Copy the records word for word, starting at the line that contains "purple star: moved 2 px up" and continuing through the end of the records, and leave the pictures out of your answer.

Task material:
■ ■ ■

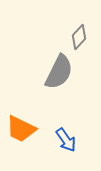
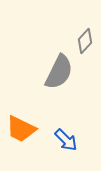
gray diamond: moved 6 px right, 4 px down
blue arrow: rotated 10 degrees counterclockwise
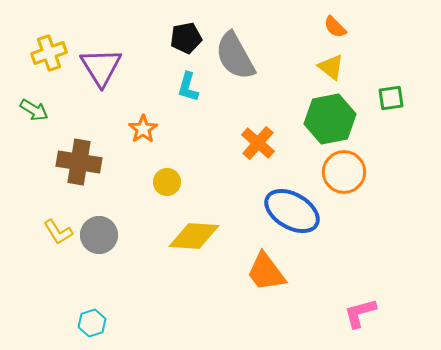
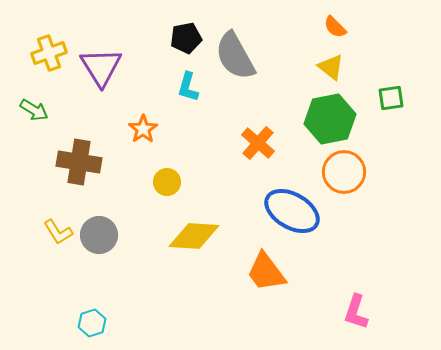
pink L-shape: moved 4 px left, 1 px up; rotated 57 degrees counterclockwise
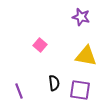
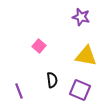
pink square: moved 1 px left, 1 px down
black semicircle: moved 2 px left, 3 px up
purple square: rotated 15 degrees clockwise
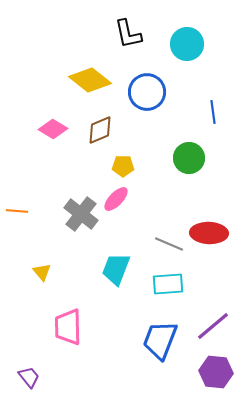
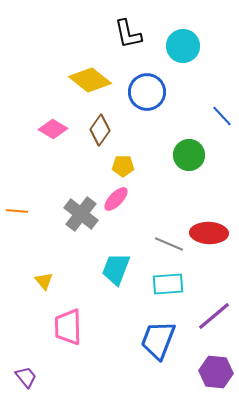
cyan circle: moved 4 px left, 2 px down
blue line: moved 9 px right, 4 px down; rotated 35 degrees counterclockwise
brown diamond: rotated 32 degrees counterclockwise
green circle: moved 3 px up
yellow triangle: moved 2 px right, 9 px down
purple line: moved 1 px right, 10 px up
blue trapezoid: moved 2 px left
purple trapezoid: moved 3 px left
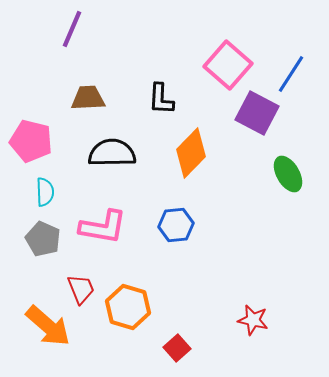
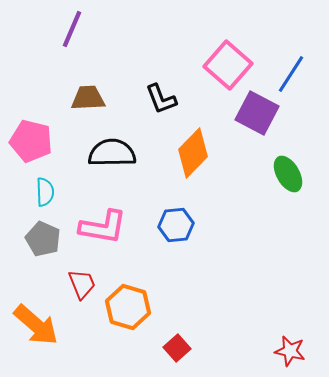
black L-shape: rotated 24 degrees counterclockwise
orange diamond: moved 2 px right
red trapezoid: moved 1 px right, 5 px up
red star: moved 37 px right, 31 px down
orange arrow: moved 12 px left, 1 px up
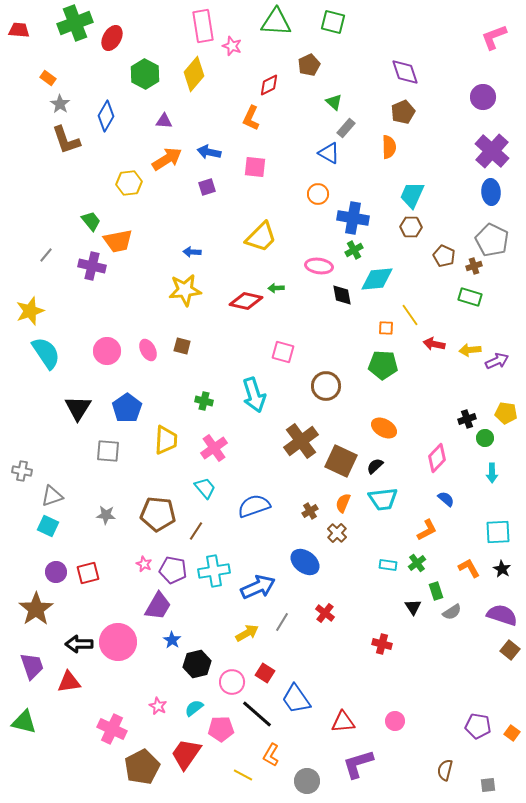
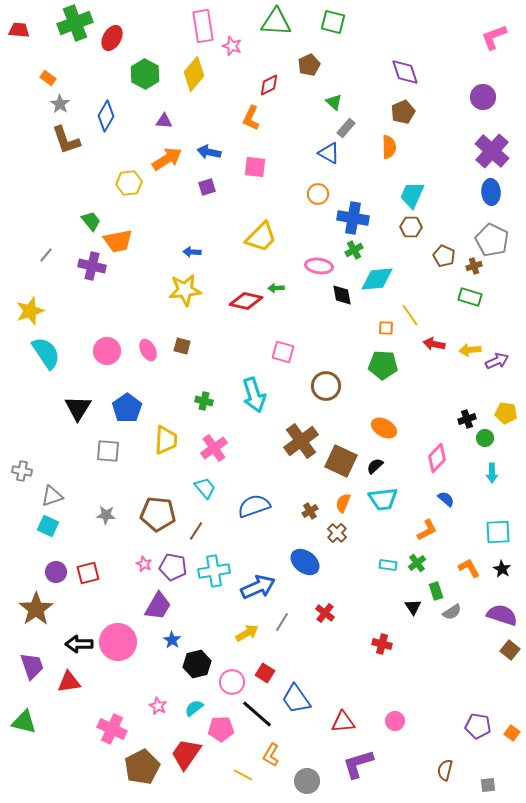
purple pentagon at (173, 570): moved 3 px up
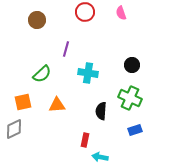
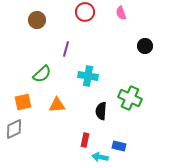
black circle: moved 13 px right, 19 px up
cyan cross: moved 3 px down
blue rectangle: moved 16 px left, 16 px down; rotated 32 degrees clockwise
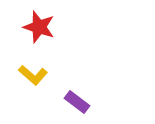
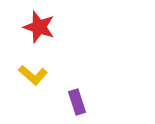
purple rectangle: rotated 35 degrees clockwise
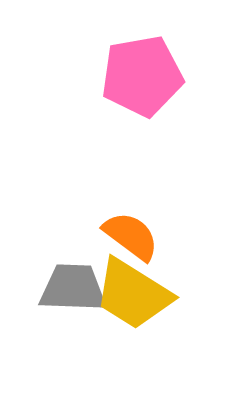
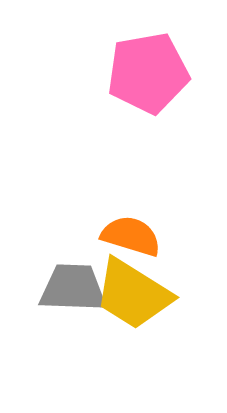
pink pentagon: moved 6 px right, 3 px up
orange semicircle: rotated 20 degrees counterclockwise
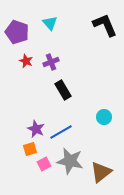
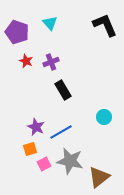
purple star: moved 2 px up
brown triangle: moved 2 px left, 5 px down
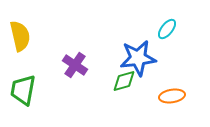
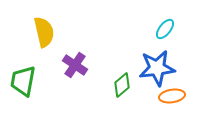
cyan ellipse: moved 2 px left
yellow semicircle: moved 24 px right, 4 px up
blue star: moved 19 px right, 10 px down
green diamond: moved 2 px left, 4 px down; rotated 25 degrees counterclockwise
green trapezoid: moved 9 px up
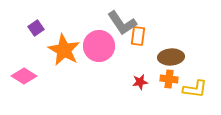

■ ■ ■

Written reply:
purple star: moved 2 px up
brown triangle: moved 2 px left, 5 px down
cyan ellipse: moved 2 px left
yellow semicircle: moved 24 px right, 4 px up
blue star: moved 19 px right, 10 px down
green diamond: moved 2 px left, 4 px down; rotated 25 degrees counterclockwise
green trapezoid: moved 9 px up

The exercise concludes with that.